- **YOUR GOAL**:
Copy out each record that follows exactly, and omit any picture you find.

- **RECORDS FOR THIS TASK**:
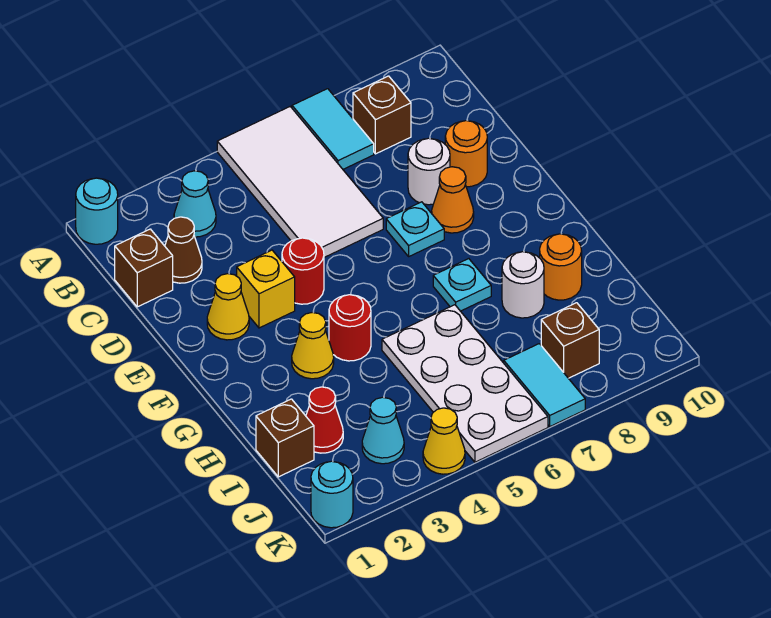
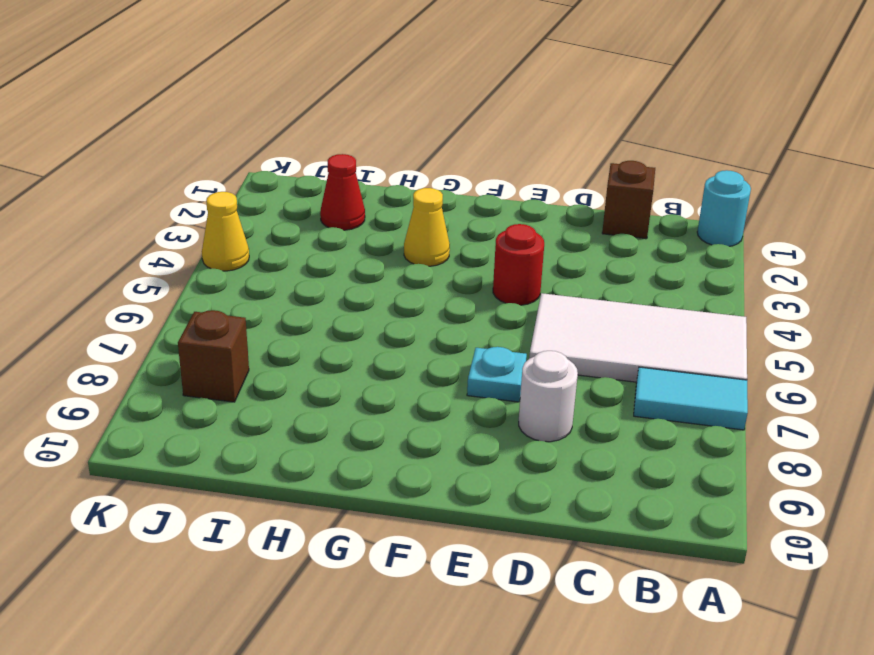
none -> cyan cone B3 level 1
none -> brown brick B8 level 1
none -> brown cone C2 level 1

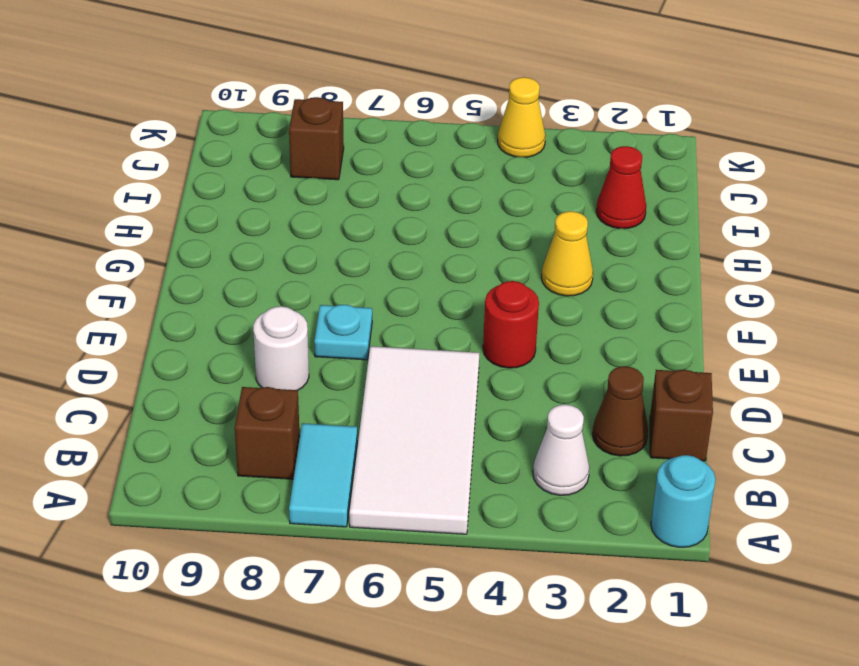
white cone B3 level 1 -> cyan cone B3 level 1
none -> orange round brick D9 level 1
none -> yellow cone E2 level 1
none -> yellow brick E3 level 1

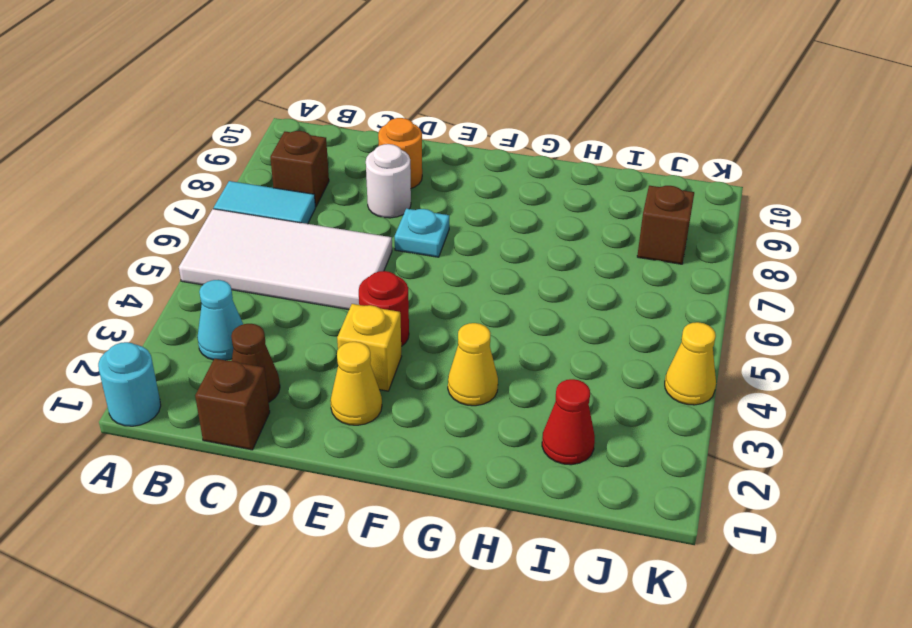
none -> orange cone E8 level 1
none -> red round brick G4 level 1
none -> cyan plate G7 level 1

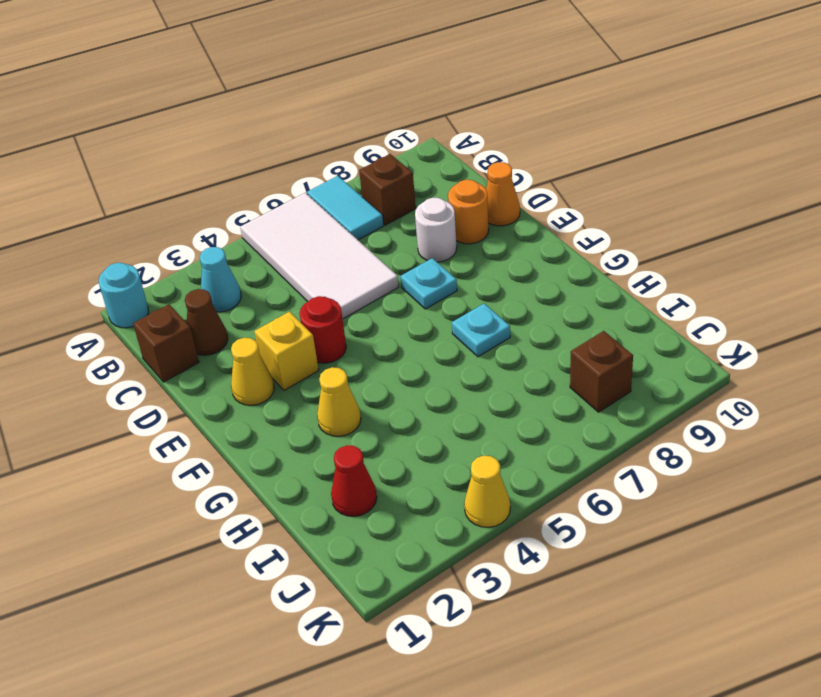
orange cone D10 level 1 -> orange cone E8 level 1
none -> red round brick G4 level 1
none -> white plate H5:K6 level 1
none -> white round brick H8 level 1

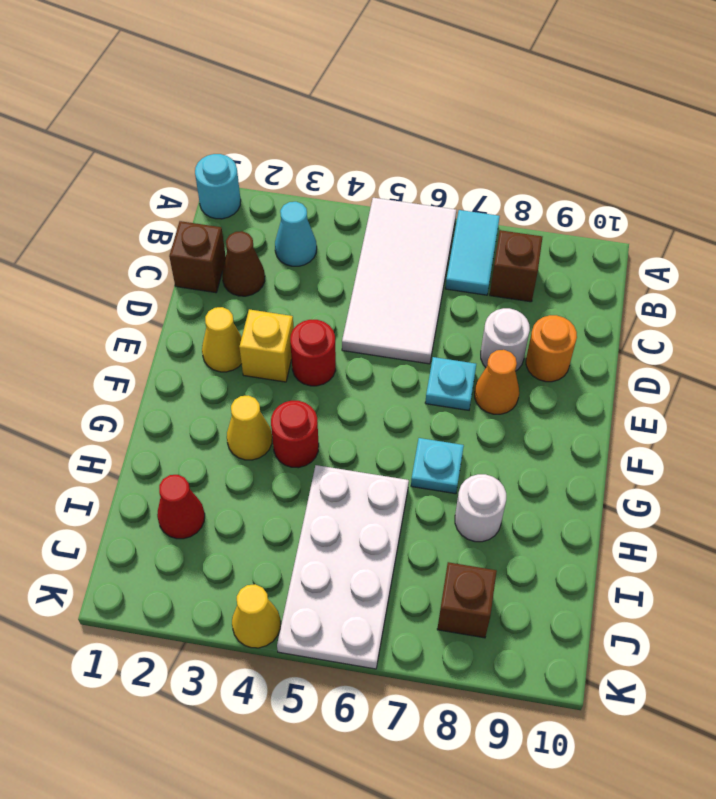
none -> orange round brick H9 level 1
none -> brown brick I1 level 1
none -> cyan cone J3 level 1

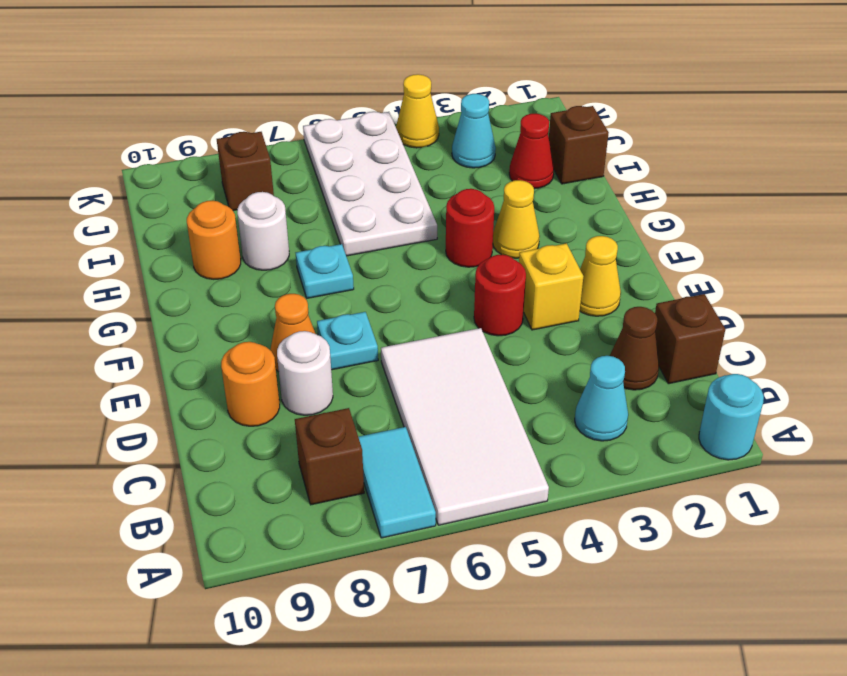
none -> cyan tile J7:K7 level 1
none -> cyan round brick K1 level 1

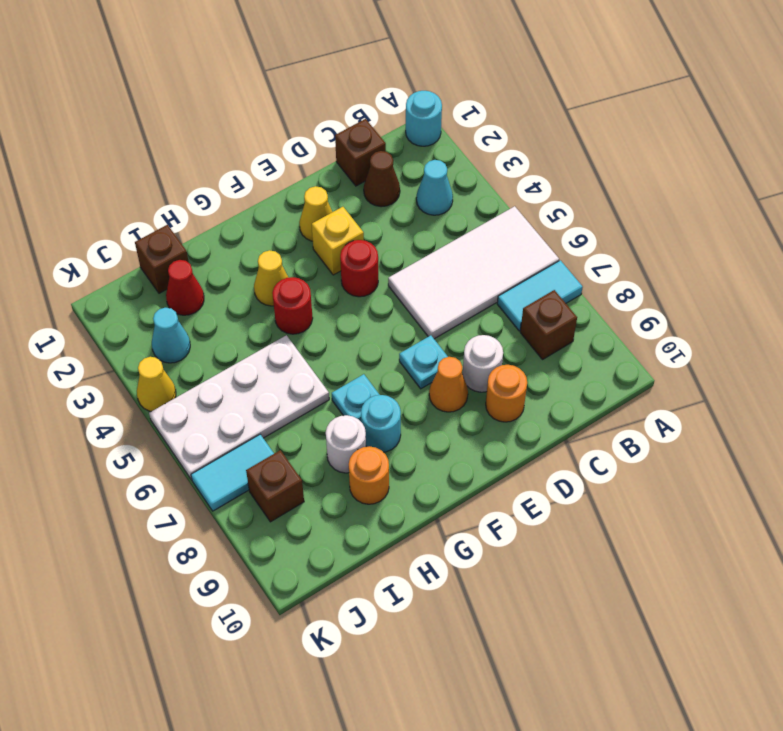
cyan round brick G8 level 1 -> cyan round brick K1 level 1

- **PROBLEM SOLUTION**:
none -> cyan cone B3 level 1
none -> brown brick B8 level 1
none -> brown cone C2 level 1

white cone B3 level 1 -> cyan cone B3 level 1
none -> orange round brick D9 level 1
none -> yellow cone E2 level 1
none -> yellow brick E3 level 1

none -> orange cone E8 level 1
none -> red round brick G4 level 1
none -> cyan plate G7 level 1

orange cone D10 level 1 -> orange cone E8 level 1
none -> red round brick G4 level 1
none -> white plate H5:K6 level 1
none -> white round brick H8 level 1

none -> orange round brick H9 level 1
none -> brown brick I1 level 1
none -> cyan cone J3 level 1

none -> cyan tile J7:K7 level 1
none -> cyan round brick K1 level 1

cyan round brick G8 level 1 -> cyan round brick K1 level 1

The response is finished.